TASK PROMPT:
Omitting all images, give the entries that follow again exactly as they read.

DATA FOR THIS EXERCISE:

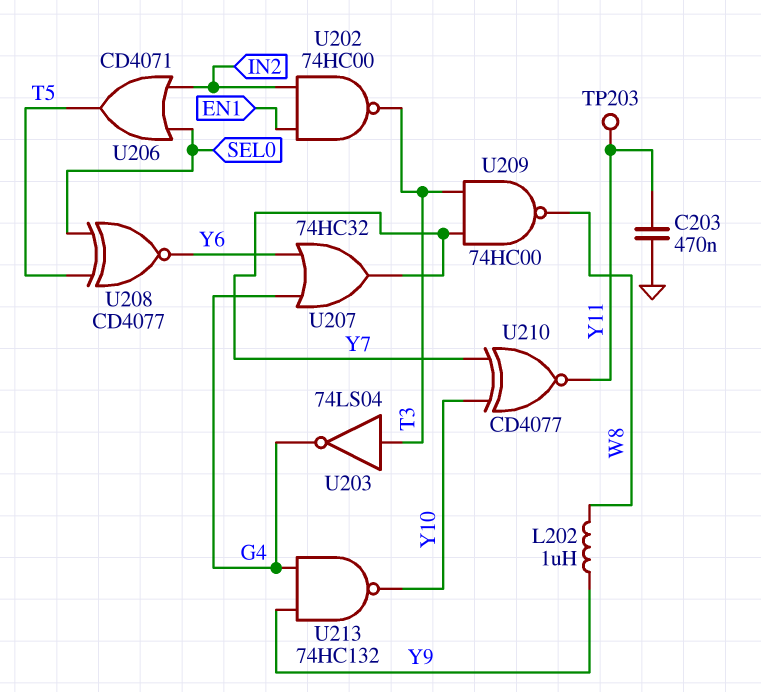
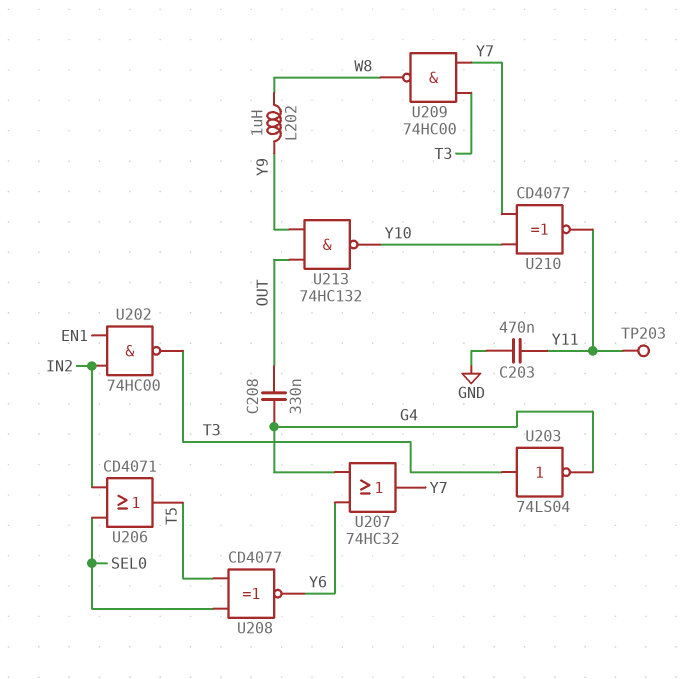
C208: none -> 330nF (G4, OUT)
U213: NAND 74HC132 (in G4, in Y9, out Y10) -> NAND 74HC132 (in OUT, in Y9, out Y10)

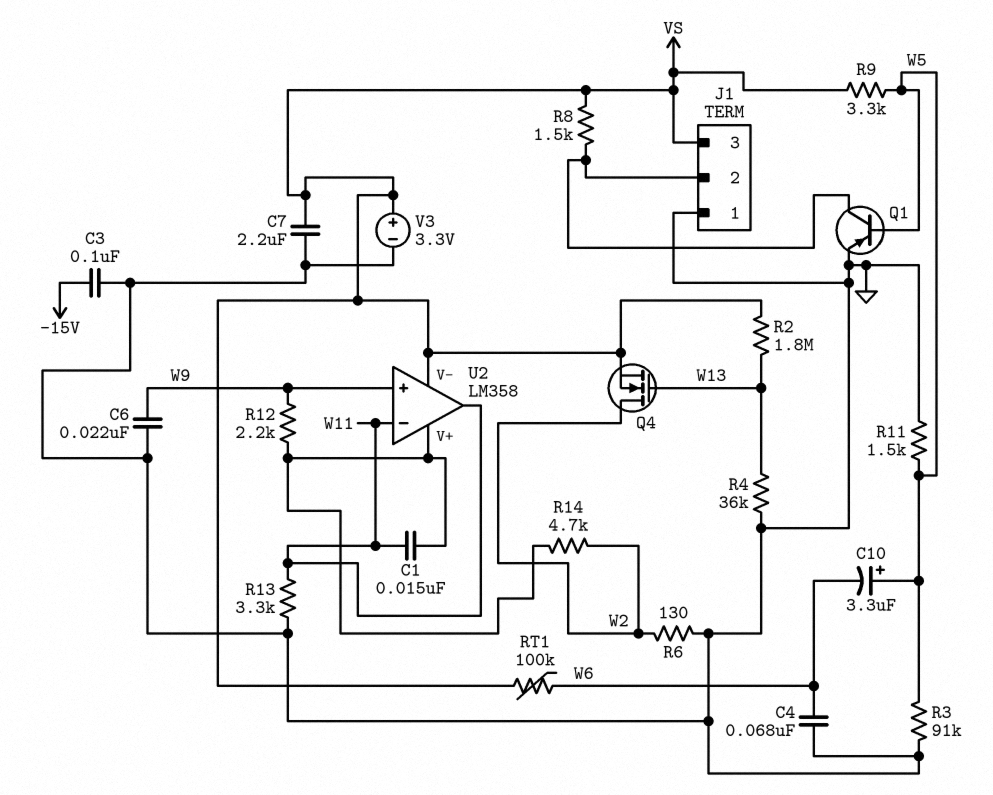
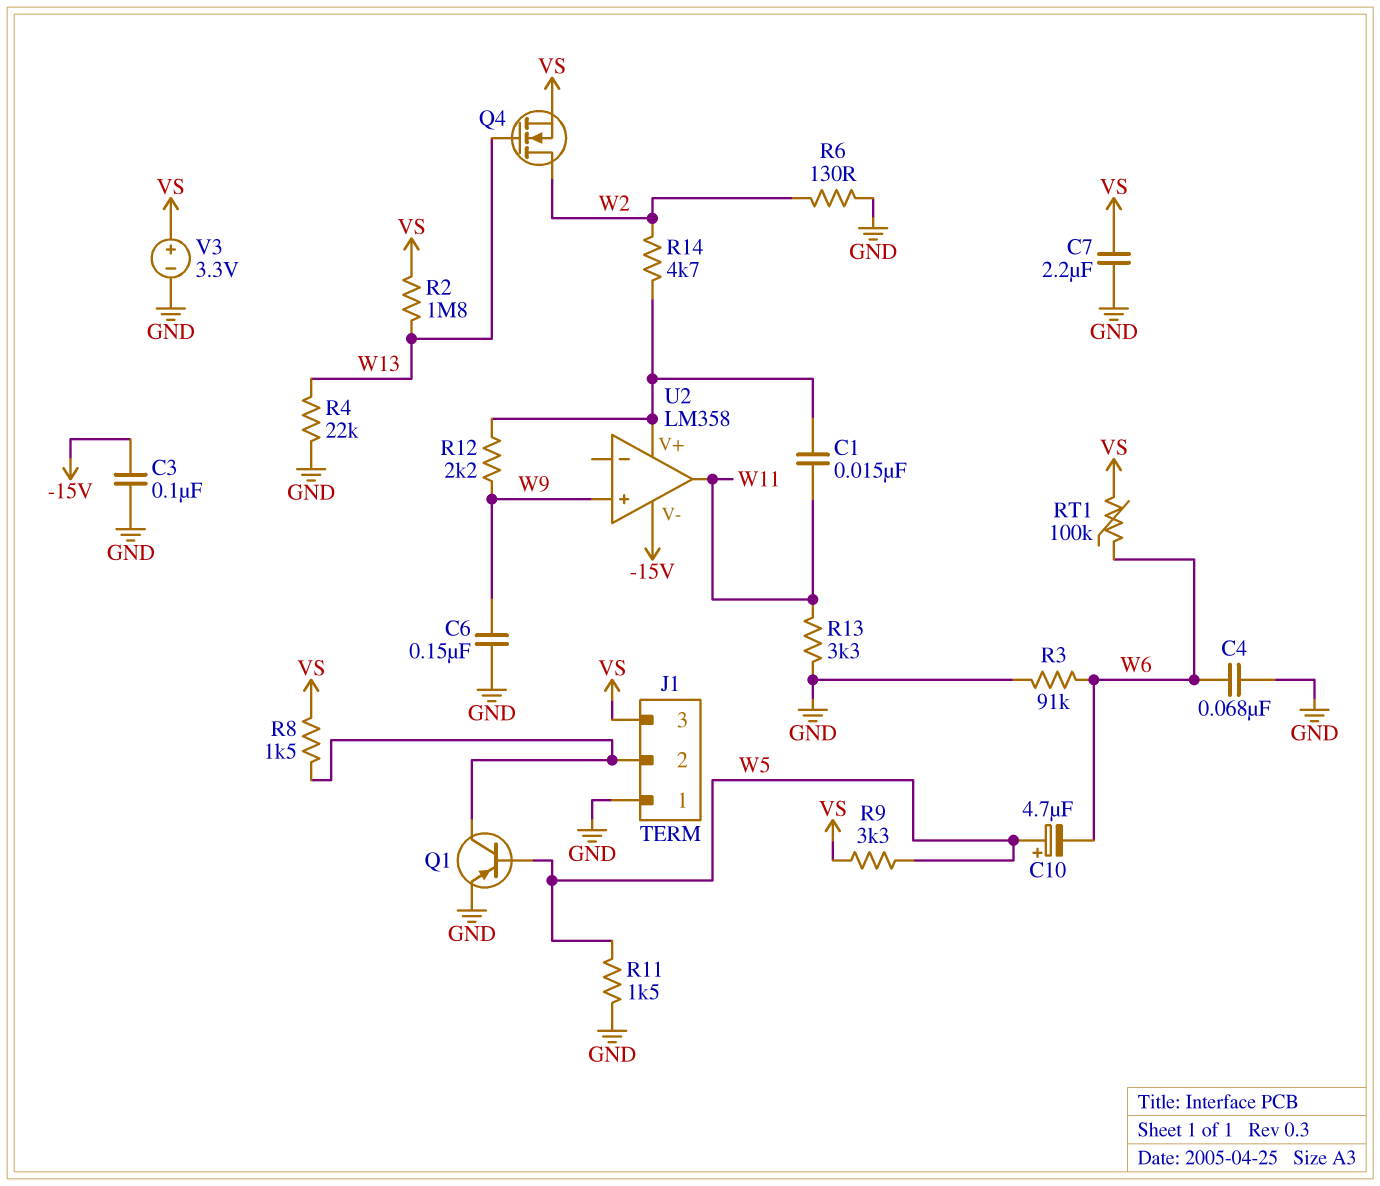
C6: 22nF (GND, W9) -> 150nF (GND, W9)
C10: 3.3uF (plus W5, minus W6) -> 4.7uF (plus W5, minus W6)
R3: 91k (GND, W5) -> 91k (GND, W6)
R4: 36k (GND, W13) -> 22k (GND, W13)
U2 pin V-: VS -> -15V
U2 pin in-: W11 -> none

TASK RESPONSE:
C208: none -> 330nF (G4, OUT)
U213: NAND 74HC132 (in G4, in Y9, out Y10) -> NAND 74HC132 (in OUT, in Y9, out Y10)

C6: 22nF (GND, W9) -> 150nF (GND, W9)
C10: 3.3uF (plus W5, minus W6) -> 4.7uF (plus W5, minus W6)
R3: 91k (GND, W5) -> 91k (GND, W6)
R4: 36k (GND, W13) -> 22k (GND, W13)
U2 pin V-: VS -> -15V
U2 pin in-: W11 -> none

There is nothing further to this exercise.